> _EXERCISE AIM_: Somewhere below is a line with "orange domino: 0 -> 1" and, later, a line with "green ball: 7 -> 5"; repeat those two lines and all the lines between them, exactly as they are.
··· GIVEN DATA ···
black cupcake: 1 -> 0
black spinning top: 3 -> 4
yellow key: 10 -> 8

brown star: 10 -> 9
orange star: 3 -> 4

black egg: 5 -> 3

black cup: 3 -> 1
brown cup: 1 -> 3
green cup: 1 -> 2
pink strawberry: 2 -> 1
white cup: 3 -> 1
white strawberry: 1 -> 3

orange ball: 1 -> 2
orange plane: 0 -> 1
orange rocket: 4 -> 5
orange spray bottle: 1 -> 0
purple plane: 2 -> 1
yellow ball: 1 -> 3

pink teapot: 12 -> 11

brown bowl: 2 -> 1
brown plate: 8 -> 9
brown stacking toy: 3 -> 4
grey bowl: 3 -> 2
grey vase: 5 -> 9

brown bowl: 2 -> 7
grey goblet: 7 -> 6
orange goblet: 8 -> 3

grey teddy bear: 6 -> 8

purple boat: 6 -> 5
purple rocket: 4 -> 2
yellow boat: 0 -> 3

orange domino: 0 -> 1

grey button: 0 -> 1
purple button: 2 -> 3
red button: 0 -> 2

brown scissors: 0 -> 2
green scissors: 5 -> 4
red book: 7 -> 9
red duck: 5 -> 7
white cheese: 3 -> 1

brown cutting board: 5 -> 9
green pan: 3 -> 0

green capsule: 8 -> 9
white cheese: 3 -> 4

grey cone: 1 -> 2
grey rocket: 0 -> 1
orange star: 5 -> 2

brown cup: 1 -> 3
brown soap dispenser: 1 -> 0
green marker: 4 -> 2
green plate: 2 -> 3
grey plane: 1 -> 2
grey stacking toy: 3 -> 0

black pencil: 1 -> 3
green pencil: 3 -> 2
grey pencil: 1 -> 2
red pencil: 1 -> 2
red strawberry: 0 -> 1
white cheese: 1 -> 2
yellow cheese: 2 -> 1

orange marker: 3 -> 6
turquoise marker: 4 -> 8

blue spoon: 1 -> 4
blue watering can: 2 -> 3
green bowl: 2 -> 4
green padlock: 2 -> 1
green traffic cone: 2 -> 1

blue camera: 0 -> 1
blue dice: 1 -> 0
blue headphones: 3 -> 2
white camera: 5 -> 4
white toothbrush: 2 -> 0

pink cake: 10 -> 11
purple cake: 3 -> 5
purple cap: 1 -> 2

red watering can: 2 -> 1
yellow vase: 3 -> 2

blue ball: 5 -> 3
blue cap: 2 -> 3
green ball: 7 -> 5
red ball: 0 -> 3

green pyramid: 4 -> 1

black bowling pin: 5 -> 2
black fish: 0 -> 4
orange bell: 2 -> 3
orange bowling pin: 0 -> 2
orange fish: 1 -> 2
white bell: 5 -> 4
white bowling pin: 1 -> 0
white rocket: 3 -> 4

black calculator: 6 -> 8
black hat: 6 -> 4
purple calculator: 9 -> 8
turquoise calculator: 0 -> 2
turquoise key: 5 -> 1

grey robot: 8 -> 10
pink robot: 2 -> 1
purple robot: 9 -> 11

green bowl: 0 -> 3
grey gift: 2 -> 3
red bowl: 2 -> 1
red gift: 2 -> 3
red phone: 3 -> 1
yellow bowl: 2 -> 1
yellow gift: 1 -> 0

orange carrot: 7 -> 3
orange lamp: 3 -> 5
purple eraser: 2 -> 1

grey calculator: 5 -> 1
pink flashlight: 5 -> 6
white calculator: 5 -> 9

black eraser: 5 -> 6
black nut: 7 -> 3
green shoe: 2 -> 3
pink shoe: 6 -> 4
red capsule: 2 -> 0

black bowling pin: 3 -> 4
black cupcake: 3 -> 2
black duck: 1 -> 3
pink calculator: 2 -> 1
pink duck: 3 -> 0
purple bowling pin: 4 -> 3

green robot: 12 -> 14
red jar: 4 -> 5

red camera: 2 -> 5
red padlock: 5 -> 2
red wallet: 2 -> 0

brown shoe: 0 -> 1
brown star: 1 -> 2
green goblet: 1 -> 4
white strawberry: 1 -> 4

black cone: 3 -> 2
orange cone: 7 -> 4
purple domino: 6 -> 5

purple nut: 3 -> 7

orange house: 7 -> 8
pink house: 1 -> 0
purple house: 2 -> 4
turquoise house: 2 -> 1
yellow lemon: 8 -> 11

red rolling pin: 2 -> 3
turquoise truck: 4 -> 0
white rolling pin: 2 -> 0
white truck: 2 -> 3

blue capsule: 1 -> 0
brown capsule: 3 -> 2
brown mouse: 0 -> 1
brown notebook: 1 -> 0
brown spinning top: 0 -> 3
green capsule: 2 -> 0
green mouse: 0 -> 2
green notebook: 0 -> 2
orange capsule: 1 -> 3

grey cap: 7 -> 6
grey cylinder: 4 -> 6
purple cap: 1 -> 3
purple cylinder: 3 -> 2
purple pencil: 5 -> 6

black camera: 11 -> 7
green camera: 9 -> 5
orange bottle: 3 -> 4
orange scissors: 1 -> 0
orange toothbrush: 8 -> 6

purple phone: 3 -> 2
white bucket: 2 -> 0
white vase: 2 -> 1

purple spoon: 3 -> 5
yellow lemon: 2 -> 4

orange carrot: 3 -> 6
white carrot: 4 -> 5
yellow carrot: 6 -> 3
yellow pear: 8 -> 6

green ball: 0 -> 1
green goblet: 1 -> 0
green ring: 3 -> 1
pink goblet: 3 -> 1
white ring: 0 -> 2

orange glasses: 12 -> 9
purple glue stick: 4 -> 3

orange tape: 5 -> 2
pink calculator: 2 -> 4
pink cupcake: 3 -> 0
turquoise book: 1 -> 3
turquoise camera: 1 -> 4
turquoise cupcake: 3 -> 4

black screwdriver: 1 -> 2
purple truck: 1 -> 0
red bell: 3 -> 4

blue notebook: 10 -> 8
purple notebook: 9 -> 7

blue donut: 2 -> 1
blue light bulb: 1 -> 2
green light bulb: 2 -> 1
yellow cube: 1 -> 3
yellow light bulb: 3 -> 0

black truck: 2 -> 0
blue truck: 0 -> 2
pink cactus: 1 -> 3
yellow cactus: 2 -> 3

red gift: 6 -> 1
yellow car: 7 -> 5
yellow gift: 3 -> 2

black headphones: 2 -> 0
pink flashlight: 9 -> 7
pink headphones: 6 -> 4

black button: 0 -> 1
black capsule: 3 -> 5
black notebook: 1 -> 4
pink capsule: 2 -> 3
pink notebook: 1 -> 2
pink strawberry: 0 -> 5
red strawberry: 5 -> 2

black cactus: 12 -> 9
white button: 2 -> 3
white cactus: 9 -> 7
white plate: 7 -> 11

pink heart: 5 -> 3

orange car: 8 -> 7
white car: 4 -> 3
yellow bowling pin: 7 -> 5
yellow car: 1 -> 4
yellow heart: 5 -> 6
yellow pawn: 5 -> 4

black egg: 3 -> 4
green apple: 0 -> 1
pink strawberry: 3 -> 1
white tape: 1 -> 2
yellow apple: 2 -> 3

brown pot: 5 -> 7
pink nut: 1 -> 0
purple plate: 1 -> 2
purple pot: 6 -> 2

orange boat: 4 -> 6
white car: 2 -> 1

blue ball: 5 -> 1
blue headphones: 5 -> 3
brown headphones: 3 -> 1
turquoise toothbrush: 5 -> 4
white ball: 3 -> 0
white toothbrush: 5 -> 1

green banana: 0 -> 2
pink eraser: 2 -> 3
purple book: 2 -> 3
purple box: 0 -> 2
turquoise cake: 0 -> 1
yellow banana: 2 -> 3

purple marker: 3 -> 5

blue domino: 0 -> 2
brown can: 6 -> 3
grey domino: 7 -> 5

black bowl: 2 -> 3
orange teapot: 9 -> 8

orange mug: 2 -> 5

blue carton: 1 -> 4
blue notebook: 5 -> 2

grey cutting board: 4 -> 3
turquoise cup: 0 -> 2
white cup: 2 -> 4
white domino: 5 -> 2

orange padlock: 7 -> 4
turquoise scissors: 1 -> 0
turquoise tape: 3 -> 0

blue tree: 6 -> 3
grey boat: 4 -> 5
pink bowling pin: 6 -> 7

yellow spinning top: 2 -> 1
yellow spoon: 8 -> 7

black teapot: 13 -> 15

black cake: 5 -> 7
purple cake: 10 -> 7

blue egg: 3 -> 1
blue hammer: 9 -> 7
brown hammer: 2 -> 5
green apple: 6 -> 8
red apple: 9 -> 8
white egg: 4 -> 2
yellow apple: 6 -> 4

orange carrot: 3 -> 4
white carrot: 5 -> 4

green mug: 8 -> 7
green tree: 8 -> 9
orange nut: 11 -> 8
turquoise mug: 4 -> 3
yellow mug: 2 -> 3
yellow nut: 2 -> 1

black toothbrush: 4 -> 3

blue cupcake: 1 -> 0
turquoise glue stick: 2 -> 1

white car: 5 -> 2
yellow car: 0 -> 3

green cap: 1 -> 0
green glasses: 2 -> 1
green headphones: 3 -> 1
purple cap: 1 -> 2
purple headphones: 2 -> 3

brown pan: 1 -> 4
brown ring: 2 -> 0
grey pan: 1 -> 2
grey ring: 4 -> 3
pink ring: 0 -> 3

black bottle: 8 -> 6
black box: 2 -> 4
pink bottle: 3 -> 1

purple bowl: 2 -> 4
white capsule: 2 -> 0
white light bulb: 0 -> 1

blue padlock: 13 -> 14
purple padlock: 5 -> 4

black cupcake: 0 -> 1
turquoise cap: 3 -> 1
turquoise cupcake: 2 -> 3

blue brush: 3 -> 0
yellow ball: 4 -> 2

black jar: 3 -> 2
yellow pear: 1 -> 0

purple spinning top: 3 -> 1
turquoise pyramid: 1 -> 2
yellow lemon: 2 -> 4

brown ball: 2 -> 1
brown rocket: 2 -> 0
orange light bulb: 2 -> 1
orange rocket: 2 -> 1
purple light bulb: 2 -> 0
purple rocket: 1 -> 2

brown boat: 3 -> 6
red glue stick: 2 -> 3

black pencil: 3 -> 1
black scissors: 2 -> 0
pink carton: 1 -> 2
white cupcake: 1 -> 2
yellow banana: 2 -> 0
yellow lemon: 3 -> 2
···
> _SOLUTION_:
orange domino: 0 -> 1

grey button: 0 -> 1
purple button: 2 -> 3
red button: 0 -> 2

brown scissors: 0 -> 2
green scissors: 5 -> 4
red book: 7 -> 9
red duck: 5 -> 7
white cheese: 3 -> 1

brown cutting board: 5 -> 9
green pan: 3 -> 0

green capsule: 8 -> 9
white cheese: 3 -> 4

grey cone: 1 -> 2
grey rocket: 0 -> 1
orange star: 5 -> 2

brown cup: 1 -> 3
brown soap dispenser: 1 -> 0
green marker: 4 -> 2
green plate: 2 -> 3
grey plane: 1 -> 2
grey stacking toy: 3 -> 0

black pencil: 1 -> 3
green pencil: 3 -> 2
grey pencil: 1 -> 2
red pencil: 1 -> 2
red strawberry: 0 -> 1
white cheese: 1 -> 2
yellow cheese: 2 -> 1

orange marker: 3 -> 6
turquoise marker: 4 -> 8

blue spoon: 1 -> 4
blue watering can: 2 -> 3
green bowl: 2 -> 4
green padlock: 2 -> 1
green traffic cone: 2 -> 1

blue camera: 0 -> 1
blue dice: 1 -> 0
blue headphones: 3 -> 2
white camera: 5 -> 4
white toothbrush: 2 -> 0

pink cake: 10 -> 11
purple cake: 3 -> 5
purple cap: 1 -> 2

red watering can: 2 -> 1
yellow vase: 3 -> 2

blue ball: 5 -> 3
blue cap: 2 -> 3
green ball: 7 -> 5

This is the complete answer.